» What the task asks: Please restate exactly the lines of the data below, beginning with the line containing "D8: LED blue" and ending with the last line.

» Records for this task:
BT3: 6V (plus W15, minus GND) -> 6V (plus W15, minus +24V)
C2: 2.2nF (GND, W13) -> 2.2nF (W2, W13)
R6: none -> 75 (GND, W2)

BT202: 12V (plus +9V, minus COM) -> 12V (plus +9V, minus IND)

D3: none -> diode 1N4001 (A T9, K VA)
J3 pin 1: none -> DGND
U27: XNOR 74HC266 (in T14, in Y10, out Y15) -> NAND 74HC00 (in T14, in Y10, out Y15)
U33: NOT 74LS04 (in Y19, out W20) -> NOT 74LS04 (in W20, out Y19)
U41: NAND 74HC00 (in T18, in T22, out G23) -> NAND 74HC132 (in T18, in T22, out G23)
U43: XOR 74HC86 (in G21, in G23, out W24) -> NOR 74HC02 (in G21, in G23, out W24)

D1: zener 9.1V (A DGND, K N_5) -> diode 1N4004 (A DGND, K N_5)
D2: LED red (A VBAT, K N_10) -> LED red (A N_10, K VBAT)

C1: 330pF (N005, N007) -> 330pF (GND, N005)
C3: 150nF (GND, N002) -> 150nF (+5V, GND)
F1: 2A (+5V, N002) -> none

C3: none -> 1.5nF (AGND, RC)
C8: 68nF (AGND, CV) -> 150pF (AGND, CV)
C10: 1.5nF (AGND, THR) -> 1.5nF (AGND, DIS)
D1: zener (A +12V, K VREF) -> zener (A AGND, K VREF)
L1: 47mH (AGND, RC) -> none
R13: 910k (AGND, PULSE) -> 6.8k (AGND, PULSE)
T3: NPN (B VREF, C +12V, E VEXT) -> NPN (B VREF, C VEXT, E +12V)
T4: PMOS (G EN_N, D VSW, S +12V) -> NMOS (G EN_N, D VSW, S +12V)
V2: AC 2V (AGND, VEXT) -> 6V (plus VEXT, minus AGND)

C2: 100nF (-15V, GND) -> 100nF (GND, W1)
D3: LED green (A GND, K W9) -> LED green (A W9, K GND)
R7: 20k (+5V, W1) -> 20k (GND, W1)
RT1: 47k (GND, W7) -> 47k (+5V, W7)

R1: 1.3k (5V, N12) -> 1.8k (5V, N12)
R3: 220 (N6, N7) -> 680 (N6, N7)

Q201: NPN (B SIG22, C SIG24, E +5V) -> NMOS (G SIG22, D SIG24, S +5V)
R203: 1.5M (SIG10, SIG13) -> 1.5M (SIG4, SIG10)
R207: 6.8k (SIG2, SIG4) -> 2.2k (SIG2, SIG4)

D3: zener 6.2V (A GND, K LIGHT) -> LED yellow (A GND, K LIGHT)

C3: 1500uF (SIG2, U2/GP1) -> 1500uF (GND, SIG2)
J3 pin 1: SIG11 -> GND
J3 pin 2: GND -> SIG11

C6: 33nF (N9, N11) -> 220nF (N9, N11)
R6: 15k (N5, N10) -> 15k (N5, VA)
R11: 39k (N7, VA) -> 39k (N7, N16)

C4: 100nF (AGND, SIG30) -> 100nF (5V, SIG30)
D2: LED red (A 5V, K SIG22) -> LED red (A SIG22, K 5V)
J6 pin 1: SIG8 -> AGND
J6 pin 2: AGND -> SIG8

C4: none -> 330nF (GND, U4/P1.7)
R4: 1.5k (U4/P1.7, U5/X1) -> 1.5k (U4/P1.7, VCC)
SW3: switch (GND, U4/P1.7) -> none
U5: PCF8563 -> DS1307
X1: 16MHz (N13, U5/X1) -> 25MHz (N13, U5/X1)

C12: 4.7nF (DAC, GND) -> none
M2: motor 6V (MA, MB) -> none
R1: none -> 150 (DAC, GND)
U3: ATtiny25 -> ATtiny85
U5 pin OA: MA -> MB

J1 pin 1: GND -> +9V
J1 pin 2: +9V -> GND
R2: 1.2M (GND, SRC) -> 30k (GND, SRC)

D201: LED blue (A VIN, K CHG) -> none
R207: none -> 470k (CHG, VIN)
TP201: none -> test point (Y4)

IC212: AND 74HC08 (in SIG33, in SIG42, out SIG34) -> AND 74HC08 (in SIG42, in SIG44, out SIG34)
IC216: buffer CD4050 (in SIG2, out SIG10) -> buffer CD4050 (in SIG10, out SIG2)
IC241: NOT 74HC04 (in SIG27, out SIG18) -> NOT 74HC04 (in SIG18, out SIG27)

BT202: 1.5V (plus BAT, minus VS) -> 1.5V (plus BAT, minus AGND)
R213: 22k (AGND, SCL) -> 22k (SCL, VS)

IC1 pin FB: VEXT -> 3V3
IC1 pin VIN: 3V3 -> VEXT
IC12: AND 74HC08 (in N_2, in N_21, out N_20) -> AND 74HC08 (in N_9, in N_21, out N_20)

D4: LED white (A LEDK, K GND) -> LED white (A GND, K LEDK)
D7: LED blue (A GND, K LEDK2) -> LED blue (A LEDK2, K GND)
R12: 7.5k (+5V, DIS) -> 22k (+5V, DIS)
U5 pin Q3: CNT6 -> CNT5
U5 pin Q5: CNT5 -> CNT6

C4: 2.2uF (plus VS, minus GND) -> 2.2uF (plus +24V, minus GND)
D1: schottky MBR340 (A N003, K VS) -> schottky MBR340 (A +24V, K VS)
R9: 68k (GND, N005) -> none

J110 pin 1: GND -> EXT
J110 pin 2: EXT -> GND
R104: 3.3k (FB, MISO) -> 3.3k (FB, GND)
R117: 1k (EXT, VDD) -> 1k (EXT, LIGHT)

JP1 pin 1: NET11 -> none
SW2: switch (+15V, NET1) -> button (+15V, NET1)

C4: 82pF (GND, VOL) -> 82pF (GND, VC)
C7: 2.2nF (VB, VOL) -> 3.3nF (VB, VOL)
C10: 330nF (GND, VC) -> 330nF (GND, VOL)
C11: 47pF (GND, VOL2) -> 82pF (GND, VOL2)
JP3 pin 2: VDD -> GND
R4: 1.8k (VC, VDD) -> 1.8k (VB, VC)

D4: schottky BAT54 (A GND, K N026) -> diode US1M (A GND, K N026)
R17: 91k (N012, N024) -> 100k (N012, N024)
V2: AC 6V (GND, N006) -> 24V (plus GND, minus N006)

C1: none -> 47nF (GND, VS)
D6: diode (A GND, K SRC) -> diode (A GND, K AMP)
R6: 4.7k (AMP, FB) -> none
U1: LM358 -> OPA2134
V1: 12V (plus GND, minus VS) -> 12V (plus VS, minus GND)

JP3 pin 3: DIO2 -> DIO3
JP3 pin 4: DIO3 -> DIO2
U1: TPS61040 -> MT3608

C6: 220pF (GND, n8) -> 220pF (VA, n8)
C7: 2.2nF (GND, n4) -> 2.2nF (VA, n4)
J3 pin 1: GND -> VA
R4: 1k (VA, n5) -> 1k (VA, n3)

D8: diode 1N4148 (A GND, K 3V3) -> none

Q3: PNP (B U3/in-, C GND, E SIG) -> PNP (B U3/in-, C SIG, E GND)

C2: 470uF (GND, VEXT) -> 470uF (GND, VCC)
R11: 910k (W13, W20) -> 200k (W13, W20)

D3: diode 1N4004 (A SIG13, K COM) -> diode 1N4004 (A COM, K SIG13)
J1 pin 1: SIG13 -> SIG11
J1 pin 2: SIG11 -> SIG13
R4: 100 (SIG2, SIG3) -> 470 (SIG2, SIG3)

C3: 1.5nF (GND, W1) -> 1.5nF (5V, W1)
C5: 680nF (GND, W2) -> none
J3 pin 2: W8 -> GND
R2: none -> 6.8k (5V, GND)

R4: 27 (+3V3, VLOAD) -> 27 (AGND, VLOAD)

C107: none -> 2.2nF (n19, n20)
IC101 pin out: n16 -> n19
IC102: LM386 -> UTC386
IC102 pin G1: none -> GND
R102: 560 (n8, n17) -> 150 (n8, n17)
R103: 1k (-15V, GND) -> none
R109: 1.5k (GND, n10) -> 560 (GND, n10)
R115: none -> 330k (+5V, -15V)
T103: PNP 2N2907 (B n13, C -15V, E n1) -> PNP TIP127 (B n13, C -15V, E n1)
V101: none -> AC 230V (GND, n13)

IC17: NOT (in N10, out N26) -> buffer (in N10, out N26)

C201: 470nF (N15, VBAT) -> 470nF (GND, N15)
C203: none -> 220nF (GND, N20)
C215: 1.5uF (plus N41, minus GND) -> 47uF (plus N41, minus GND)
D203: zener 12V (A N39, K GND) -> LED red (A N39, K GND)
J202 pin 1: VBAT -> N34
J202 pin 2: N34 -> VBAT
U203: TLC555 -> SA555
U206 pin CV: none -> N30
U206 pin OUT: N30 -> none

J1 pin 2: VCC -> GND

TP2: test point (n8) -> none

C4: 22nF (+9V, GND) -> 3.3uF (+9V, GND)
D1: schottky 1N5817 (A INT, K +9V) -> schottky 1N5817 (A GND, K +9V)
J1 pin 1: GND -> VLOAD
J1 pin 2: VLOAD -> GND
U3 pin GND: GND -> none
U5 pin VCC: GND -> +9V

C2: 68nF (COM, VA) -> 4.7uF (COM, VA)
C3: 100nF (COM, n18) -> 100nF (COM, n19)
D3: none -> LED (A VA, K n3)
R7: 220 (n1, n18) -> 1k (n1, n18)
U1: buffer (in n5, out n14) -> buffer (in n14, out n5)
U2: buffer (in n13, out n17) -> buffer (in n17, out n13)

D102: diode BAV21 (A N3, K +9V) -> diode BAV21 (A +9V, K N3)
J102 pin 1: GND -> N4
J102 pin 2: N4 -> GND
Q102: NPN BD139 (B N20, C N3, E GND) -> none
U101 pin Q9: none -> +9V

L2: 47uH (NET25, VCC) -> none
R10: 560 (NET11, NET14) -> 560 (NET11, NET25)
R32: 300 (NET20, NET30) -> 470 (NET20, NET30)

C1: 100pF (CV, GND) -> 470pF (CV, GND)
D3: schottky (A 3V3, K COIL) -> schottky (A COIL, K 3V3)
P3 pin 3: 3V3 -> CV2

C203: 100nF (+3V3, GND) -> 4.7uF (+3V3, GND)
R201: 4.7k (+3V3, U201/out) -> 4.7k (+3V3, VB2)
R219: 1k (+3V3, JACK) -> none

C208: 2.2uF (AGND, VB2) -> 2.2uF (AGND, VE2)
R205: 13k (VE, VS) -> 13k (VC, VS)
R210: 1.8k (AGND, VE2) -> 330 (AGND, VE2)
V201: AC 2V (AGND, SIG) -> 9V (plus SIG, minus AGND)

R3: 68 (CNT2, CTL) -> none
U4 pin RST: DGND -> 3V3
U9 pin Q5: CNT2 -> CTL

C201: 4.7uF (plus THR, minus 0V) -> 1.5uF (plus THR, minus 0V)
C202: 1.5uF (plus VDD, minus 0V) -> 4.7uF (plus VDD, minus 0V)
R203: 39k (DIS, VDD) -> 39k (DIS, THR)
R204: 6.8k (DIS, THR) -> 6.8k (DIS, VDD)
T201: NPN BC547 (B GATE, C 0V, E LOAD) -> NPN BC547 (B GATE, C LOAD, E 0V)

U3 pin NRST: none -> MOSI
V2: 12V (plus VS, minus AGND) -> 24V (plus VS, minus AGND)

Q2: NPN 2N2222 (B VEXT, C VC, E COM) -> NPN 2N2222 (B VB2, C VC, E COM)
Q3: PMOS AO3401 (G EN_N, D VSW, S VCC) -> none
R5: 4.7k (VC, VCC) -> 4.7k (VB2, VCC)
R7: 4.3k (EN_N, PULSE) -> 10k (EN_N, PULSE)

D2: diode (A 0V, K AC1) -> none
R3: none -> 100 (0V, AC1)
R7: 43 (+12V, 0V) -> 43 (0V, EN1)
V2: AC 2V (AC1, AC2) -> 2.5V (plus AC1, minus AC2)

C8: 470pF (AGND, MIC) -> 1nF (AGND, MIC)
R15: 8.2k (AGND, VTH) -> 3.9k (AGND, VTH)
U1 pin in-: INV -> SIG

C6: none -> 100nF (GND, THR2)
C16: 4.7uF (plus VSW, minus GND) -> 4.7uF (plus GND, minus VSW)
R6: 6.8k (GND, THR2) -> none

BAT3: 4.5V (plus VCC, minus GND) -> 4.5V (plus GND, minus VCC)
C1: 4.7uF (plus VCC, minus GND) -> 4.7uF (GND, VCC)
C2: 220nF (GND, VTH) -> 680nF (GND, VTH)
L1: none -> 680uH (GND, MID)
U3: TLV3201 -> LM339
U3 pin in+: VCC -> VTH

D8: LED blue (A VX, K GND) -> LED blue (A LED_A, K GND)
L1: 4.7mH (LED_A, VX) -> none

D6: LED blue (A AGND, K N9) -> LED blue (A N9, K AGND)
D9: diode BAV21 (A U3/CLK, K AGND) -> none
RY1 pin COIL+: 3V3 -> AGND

» Answer space:
D8: LED blue (A VX, K GND) -> LED blue (A LED_A, K GND)
L1: 4.7mH (LED_A, VX) -> none

D6: LED blue (A AGND, K N9) -> LED blue (A N9, K AGND)
D9: diode BAV21 (A U3/CLK, K AGND) -> none
RY1 pin COIL+: 3V3 -> AGND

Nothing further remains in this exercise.